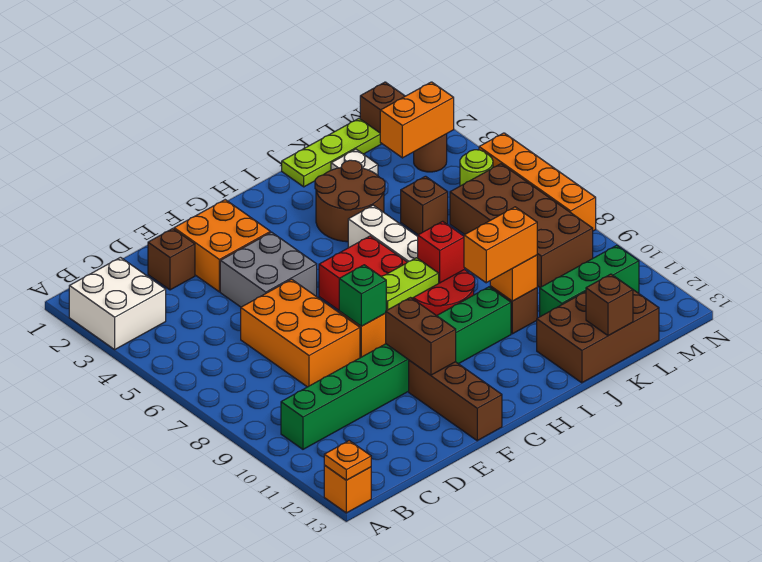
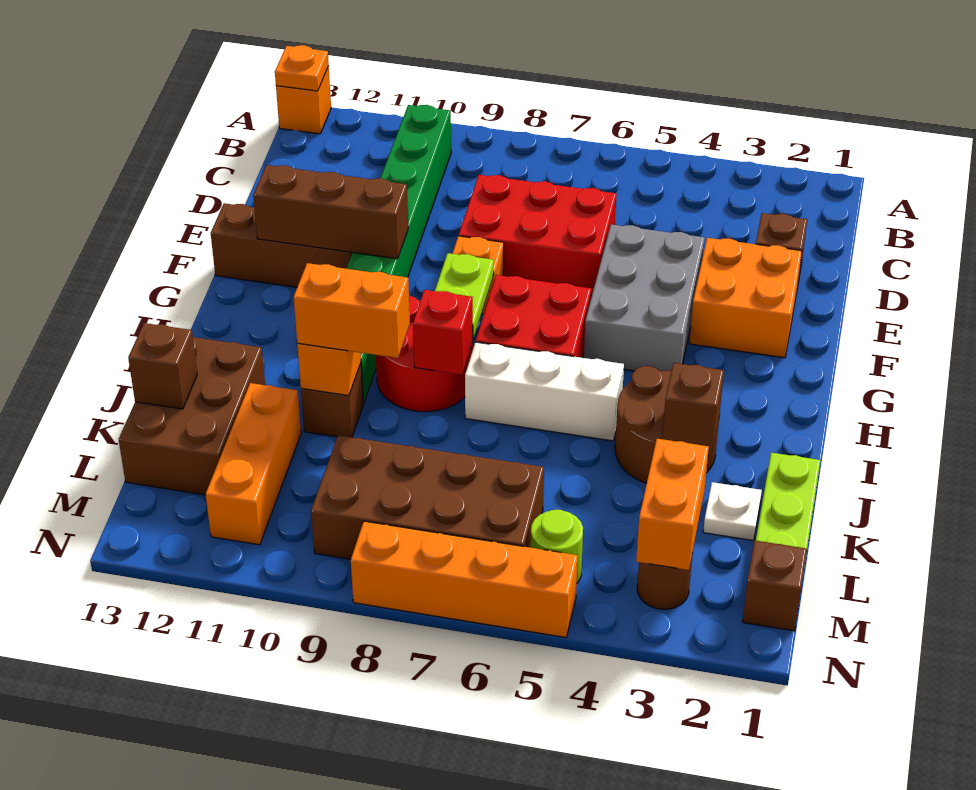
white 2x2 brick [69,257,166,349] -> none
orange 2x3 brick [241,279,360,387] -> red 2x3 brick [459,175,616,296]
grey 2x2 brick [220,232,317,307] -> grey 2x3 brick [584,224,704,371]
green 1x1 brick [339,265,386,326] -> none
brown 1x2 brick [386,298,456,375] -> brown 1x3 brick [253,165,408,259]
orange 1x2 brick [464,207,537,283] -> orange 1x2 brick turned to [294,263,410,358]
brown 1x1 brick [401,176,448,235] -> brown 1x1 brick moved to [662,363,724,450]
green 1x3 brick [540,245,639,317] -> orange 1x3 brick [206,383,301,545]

...

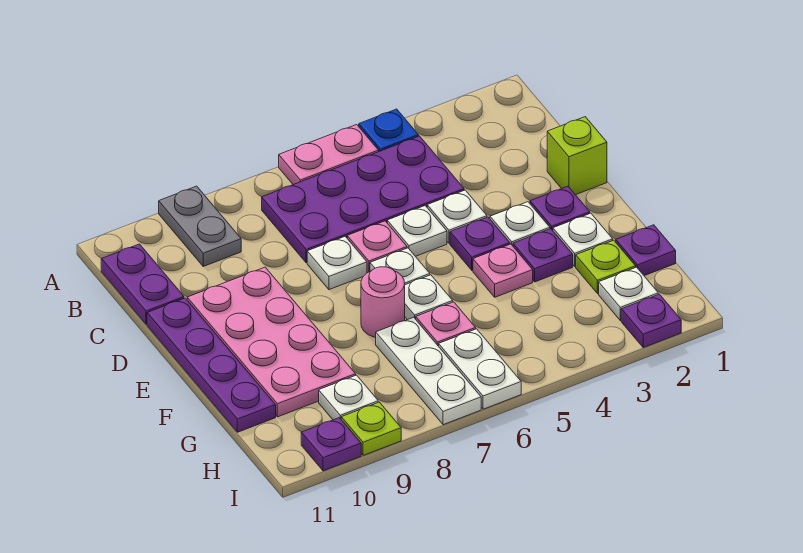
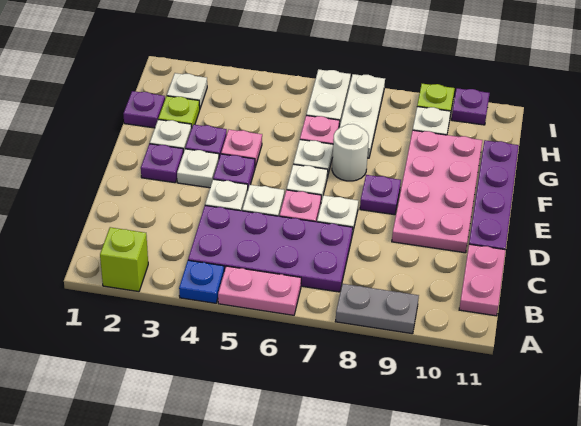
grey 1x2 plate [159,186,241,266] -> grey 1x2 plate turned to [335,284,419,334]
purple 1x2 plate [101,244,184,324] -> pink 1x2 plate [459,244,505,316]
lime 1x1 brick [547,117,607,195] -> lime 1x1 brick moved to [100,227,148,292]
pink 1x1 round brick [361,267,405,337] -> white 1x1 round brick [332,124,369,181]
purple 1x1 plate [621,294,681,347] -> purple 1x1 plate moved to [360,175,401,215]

§ ACTION ITEM
All lines above from the line with "white 2x2 brick [69,257,166,349] -> none" through the line with "green 1x3 brick", both included, are to be set down exactly, with nothing else.

§ PROBLEM SOLUTION
white 2x2 brick [69,257,166,349] -> none
orange 2x3 brick [241,279,360,387] -> red 2x3 brick [459,175,616,296]
grey 2x2 brick [220,232,317,307] -> grey 2x3 brick [584,224,704,371]
green 1x1 brick [339,265,386,326] -> none
brown 1x2 brick [386,298,456,375] -> brown 1x3 brick [253,165,408,259]
orange 1x2 brick [464,207,537,283] -> orange 1x2 brick turned to [294,263,410,358]
brown 1x1 brick [401,176,448,235] -> brown 1x1 brick moved to [662,363,724,450]
green 1x3 brick [540,245,639,317] -> orange 1x3 brick [206,383,301,545]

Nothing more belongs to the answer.